=== EXERCISE DETAILS ===
A verbatim copy of all the data is required; the pictures should not appear in it.

=== DATA FOR THIS EXERCISE ===
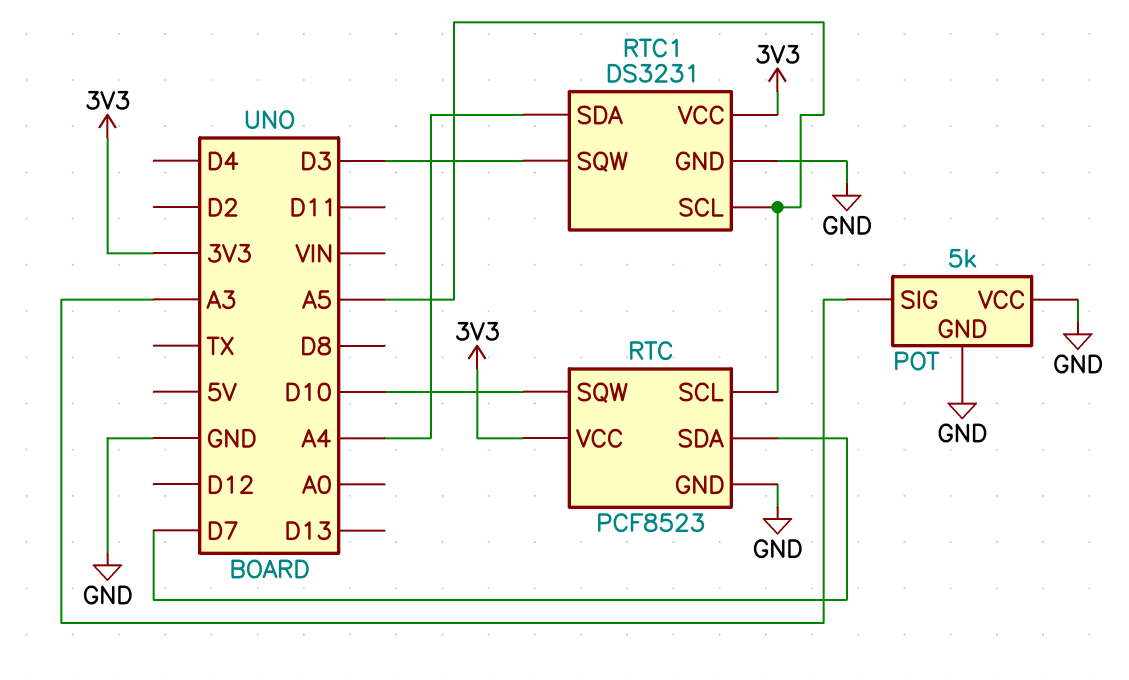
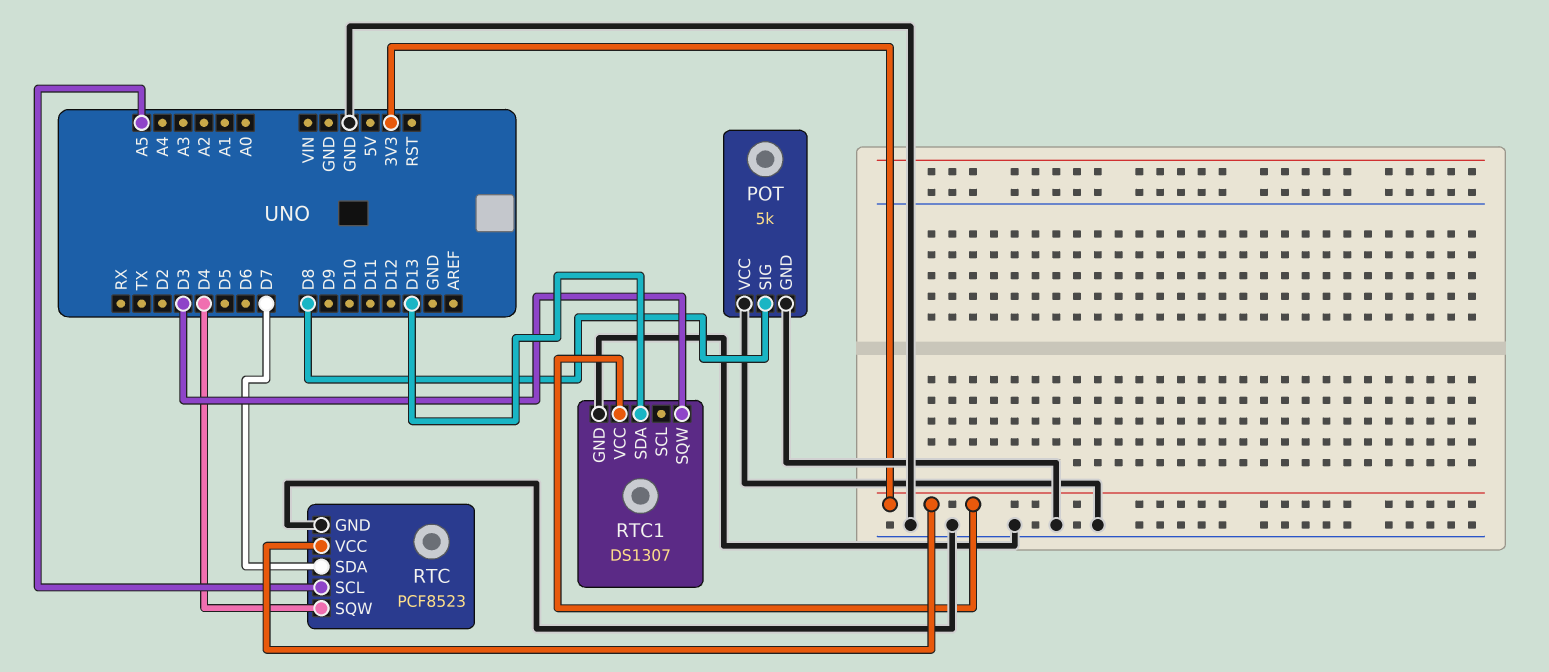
POT pin SIG: A3 -> D8
RTC pin SQW: D10 -> D4
RTC1: DS3231 -> DS1307
RTC1 pin SCL: A5 -> none
RTC1 pin SDA: A4 -> D13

=== WRITTEN REPLY ===
POT pin SIG: A3 -> D8
RTC pin SQW: D10 -> D4
RTC1: DS3231 -> DS1307
RTC1 pin SCL: A5 -> none
RTC1 pin SDA: A4 -> D13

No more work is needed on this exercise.